Copy each line of the entries that includes the word "turned".

**** Task inputs ****

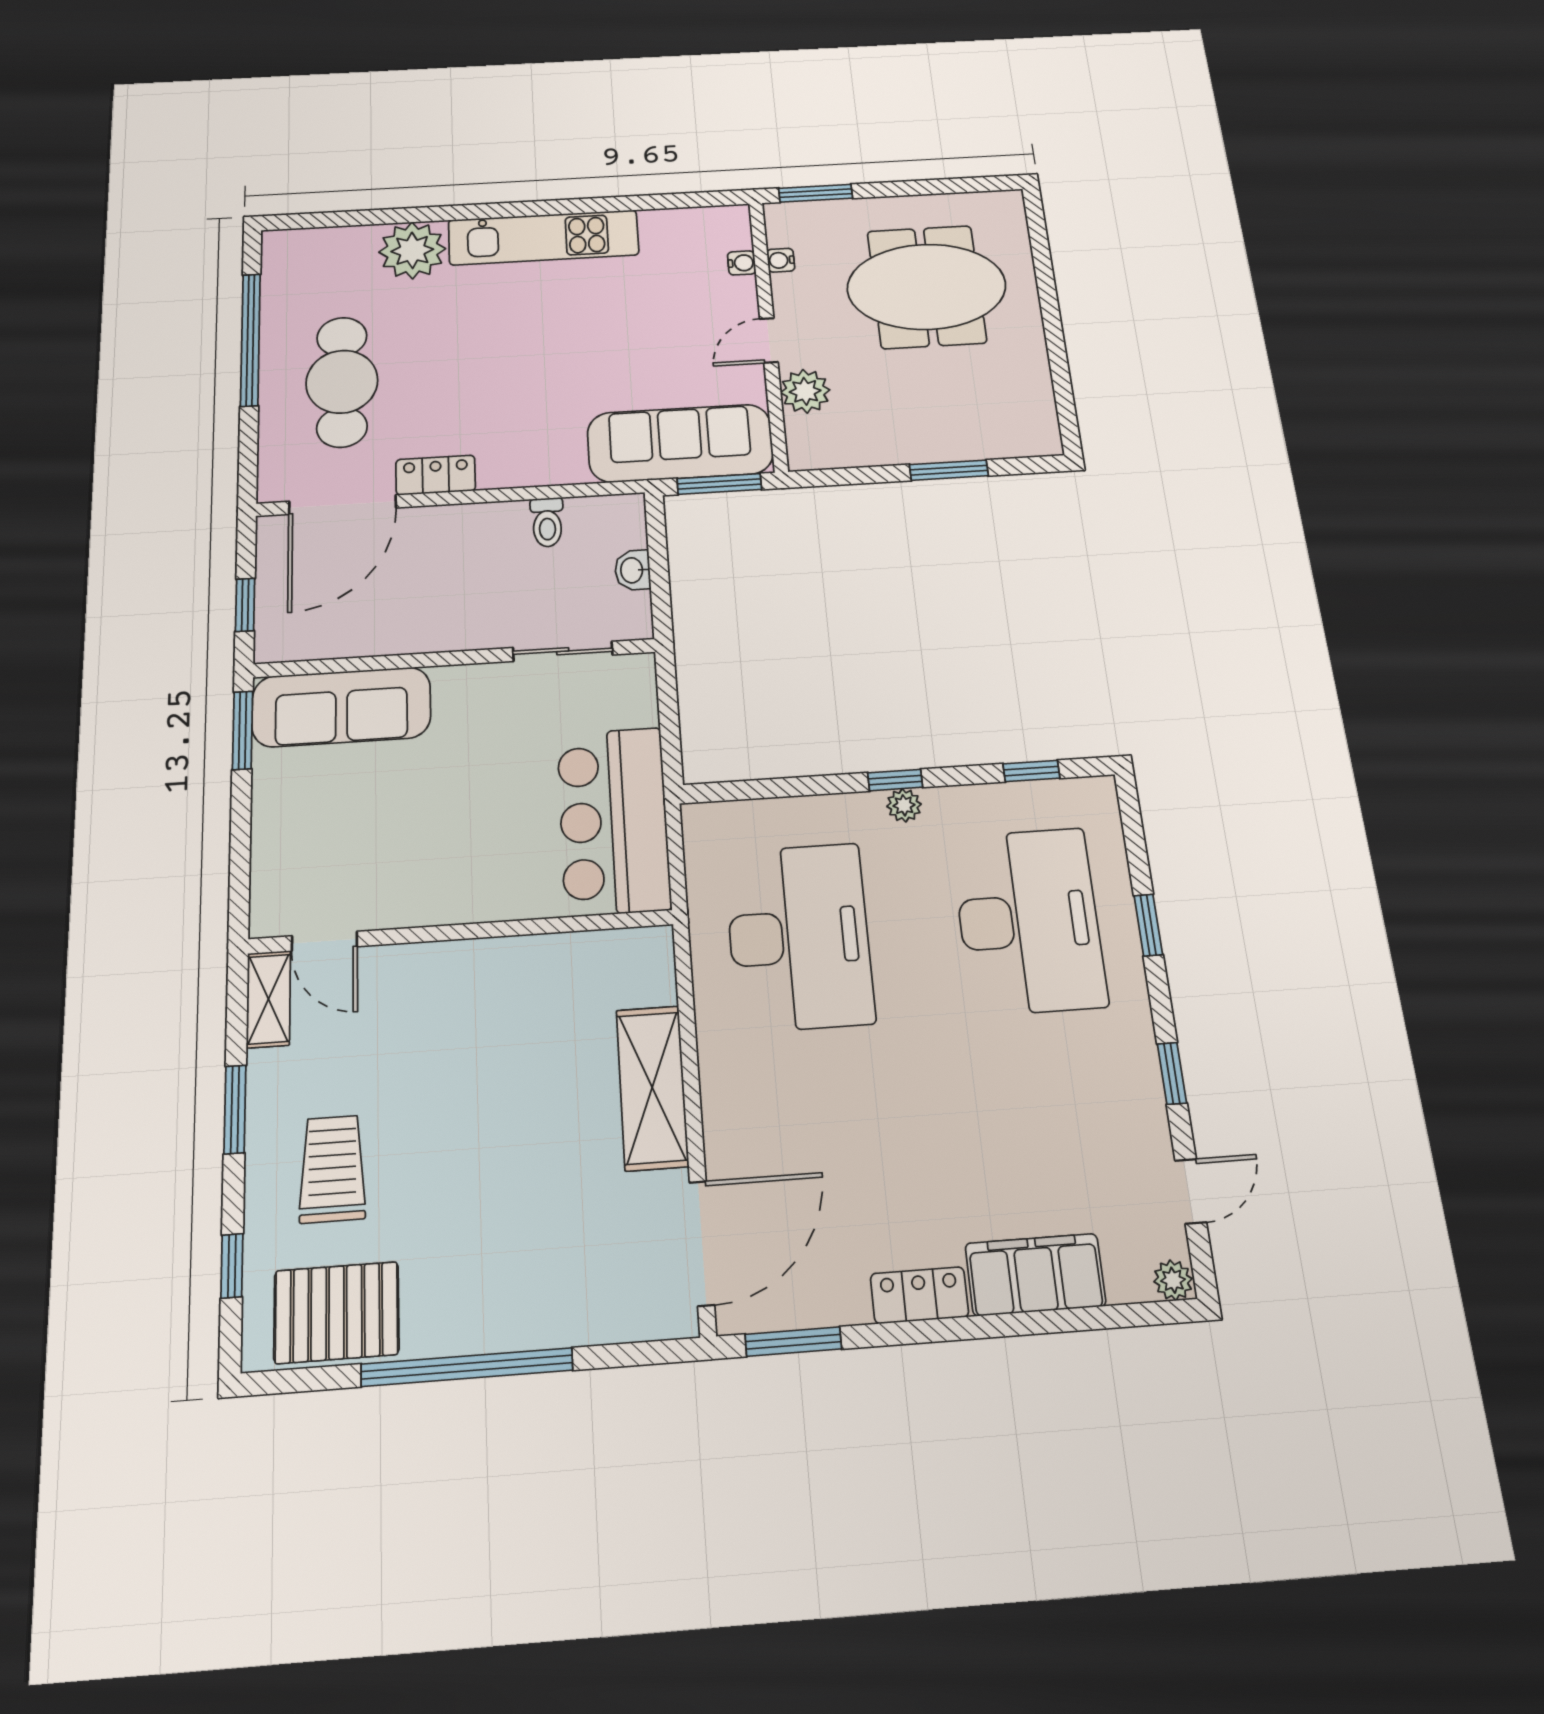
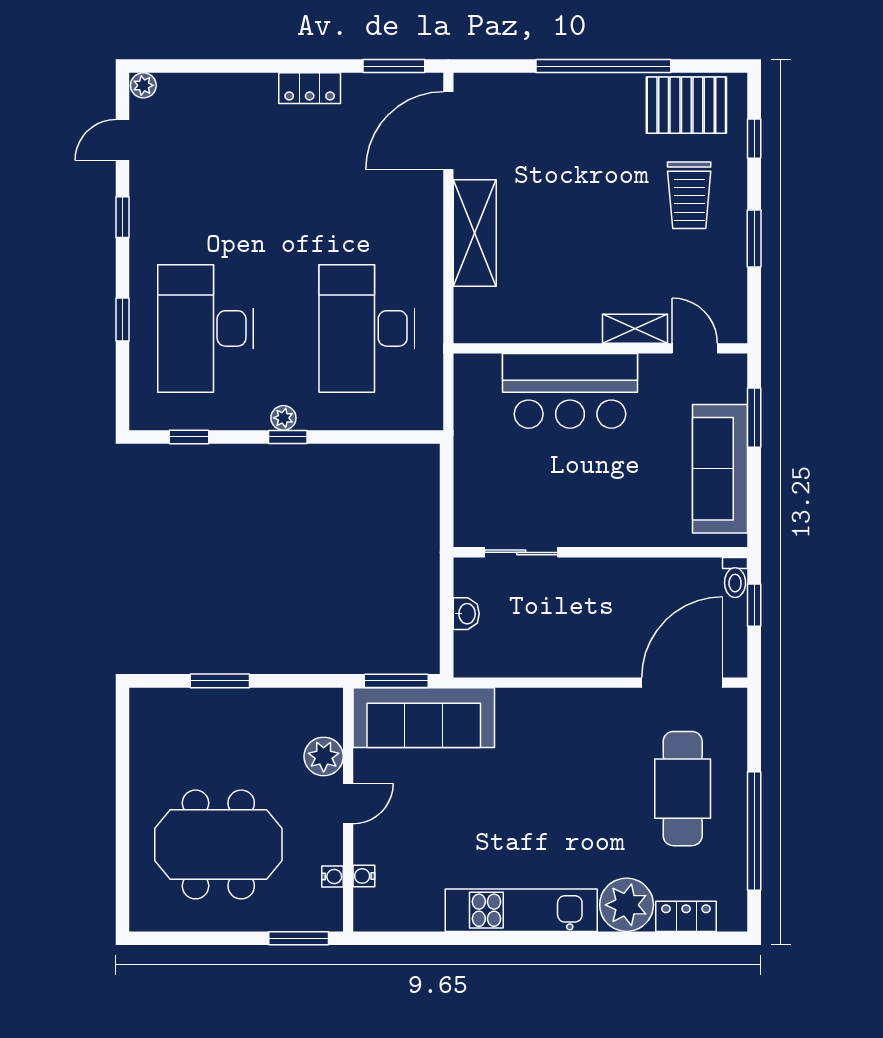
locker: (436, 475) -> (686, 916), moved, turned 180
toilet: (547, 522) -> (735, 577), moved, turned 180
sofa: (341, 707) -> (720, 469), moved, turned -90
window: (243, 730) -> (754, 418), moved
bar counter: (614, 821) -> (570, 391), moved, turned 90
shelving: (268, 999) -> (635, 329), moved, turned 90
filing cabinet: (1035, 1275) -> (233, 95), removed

****

**Task answer:**
locker: (436, 475) -> (686, 916), moved, turned 180
toilet: (547, 522) -> (735, 577), moved, turned 180
sofa: (341, 707) -> (720, 469), moved, turned -90
bar counter: (614, 821) -> (570, 391), moved, turned 90
shelving: (268, 999) -> (635, 329), moved, turned 90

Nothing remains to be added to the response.